# TASK DETAILS:
Copy exactly the lines of the data below that run from the line holding "R2: 2.2k (GND, N_12) -> 3.9k (GND, N_12)" through the line holding "U203 pin SDA: SCL -> SDA", both ends included.
++++++++
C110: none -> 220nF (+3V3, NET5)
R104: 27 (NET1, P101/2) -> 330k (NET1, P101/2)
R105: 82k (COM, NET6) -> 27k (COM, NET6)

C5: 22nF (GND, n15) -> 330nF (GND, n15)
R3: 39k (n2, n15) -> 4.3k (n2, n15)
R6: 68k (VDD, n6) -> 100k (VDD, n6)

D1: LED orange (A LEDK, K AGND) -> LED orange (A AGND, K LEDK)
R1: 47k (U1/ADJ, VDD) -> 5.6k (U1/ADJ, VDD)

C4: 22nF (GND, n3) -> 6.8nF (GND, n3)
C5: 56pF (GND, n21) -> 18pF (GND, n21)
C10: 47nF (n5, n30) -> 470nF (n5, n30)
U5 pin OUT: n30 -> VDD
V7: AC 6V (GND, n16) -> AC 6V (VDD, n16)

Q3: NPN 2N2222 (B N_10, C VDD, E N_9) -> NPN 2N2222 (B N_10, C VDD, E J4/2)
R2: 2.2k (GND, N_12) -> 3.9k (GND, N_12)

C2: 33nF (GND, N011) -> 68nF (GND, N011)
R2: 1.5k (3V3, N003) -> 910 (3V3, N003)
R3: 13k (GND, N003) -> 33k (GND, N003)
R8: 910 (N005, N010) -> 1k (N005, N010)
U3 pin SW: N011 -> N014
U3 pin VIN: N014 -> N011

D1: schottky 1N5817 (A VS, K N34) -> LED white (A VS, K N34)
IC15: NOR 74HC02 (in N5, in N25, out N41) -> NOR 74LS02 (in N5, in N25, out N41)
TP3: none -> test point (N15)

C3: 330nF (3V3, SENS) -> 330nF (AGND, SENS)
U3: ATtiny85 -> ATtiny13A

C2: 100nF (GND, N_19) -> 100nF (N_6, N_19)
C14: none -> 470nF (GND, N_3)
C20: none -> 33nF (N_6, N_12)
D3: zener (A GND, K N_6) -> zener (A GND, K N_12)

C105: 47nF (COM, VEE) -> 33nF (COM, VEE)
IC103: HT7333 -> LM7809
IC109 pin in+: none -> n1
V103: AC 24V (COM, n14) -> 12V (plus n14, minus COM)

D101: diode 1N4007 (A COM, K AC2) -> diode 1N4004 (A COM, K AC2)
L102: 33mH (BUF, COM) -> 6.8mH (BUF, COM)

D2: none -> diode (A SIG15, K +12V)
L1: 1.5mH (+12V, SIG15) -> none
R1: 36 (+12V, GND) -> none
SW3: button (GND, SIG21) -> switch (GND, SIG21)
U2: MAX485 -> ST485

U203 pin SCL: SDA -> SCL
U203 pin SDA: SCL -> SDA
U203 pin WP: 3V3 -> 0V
++++++++
# ANSWER TO THE EXERCISE:
R2: 2.2k (GND, N_12) -> 3.9k (GND, N_12)

C2: 33nF (GND, N011) -> 68nF (GND, N011)
R2: 1.5k (3V3, N003) -> 910 (3V3, N003)
R3: 13k (GND, N003) -> 33k (GND, N003)
R8: 910 (N005, N010) -> 1k (N005, N010)
U3 pin SW: N011 -> N014
U3 pin VIN: N014 -> N011

D1: schottky 1N5817 (A VS, K N34) -> LED white (A VS, K N34)
IC15: NOR 74HC02 (in N5, in N25, out N41) -> NOR 74LS02 (in N5, in N25, out N41)
TP3: none -> test point (N15)

C3: 330nF (3V3, SENS) -> 330nF (AGND, SENS)
U3: ATtiny85 -> ATtiny13A

C2: 100nF (GND, N_19) -> 100nF (N_6, N_19)
C14: none -> 470nF (GND, N_3)
C20: none -> 33nF (N_6, N_12)
D3: zener (A GND, K N_6) -> zener (A GND, K N_12)

C105: 47nF (COM, VEE) -> 33nF (COM, VEE)
IC103: HT7333 -> LM7809
IC109 pin in+: none -> n1
V103: AC 24V (COM, n14) -> 12V (plus n14, minus COM)

D101: diode 1N4007 (A COM, K AC2) -> diode 1N4004 (A COM, K AC2)
L102: 33mH (BUF, COM) -> 6.8mH (BUF, COM)

D2: none -> diode (A SIG15, K +12V)
L1: 1.5mH (+12V, SIG15) -> none
R1: 36 (+12V, GND) -> none
SW3: button (GND, SIG21) -> switch (GND, SIG21)
U2: MAX485 -> ST485

U203 pin SCL: SDA -> SCL
U203 pin SDA: SCL -> SDA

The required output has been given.